Problem to work on:
Copy out the material below with every "Choices" swapped for "Options" and nothing else changed. Omit the pictures.

[Collected data entries]

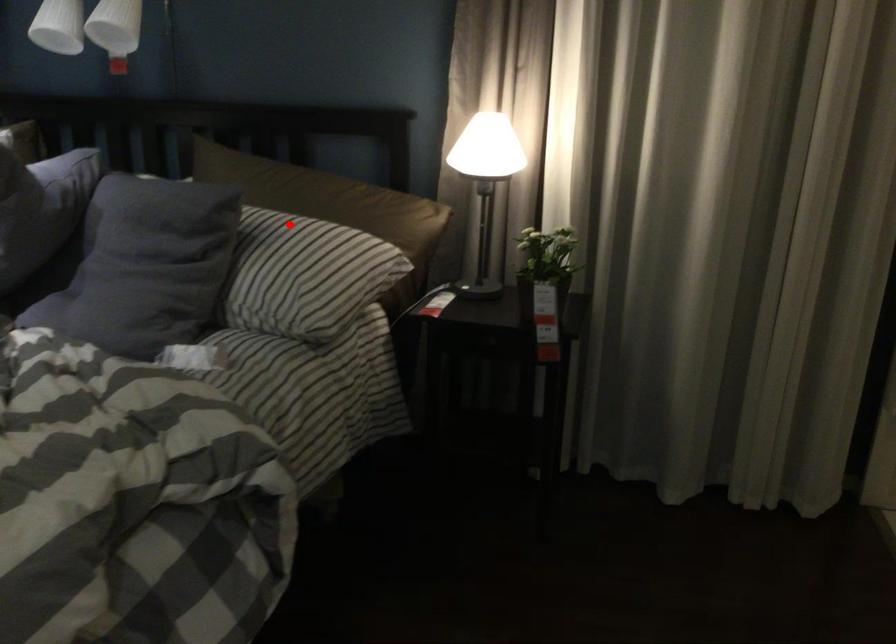
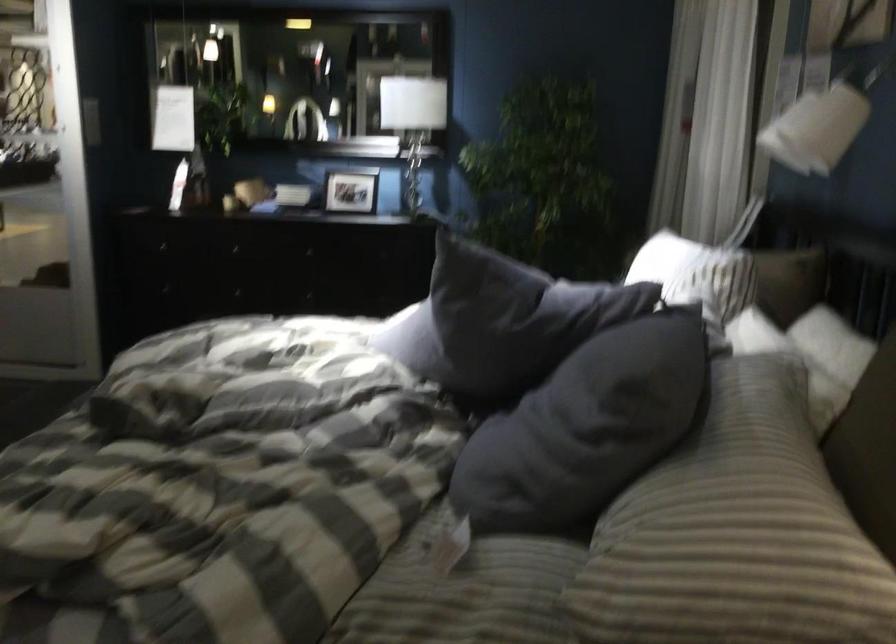
In the second image, find the point that corresponds to the highlighted location in the first image.

(760, 453)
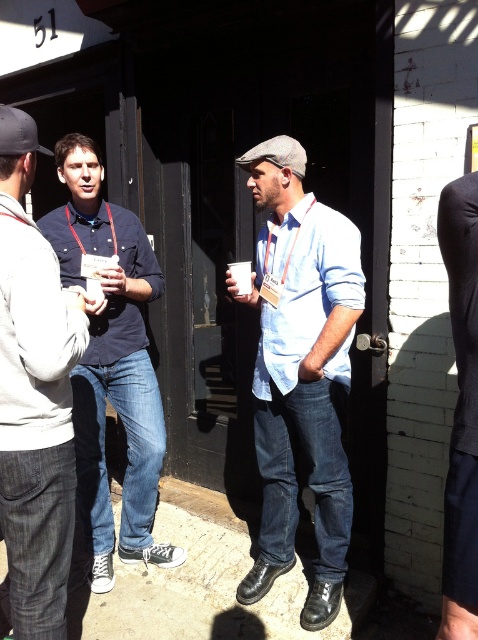
Question: Which point is farther from the camera taking this photo?

Choices:
 (A) (323, 417)
 (B) (159, 474)
 (C) (463, 321)

Answer: (B)

Question: Does light blue denim jeans at center come in front of white paper cup at center?

Choices:
 (A) no
 (B) yes

Answer: (B)

Question: Which of the following is the closest to the observer?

Solution to the exercise:
In the second image, find the point that corresponds to the highlighted location in the first image.

(760, 453)
Question: Which point is farther from the camera taking this photo?

Options:
 (A) (323, 417)
 (B) (159, 474)
 (C) (463, 321)

Answer: (B)

Question: Does light blue denim jeans at center come in front of white paper cup at center?

Options:
 (A) no
 (B) yes

Answer: (B)

Question: Which of the following is the closest to the observer?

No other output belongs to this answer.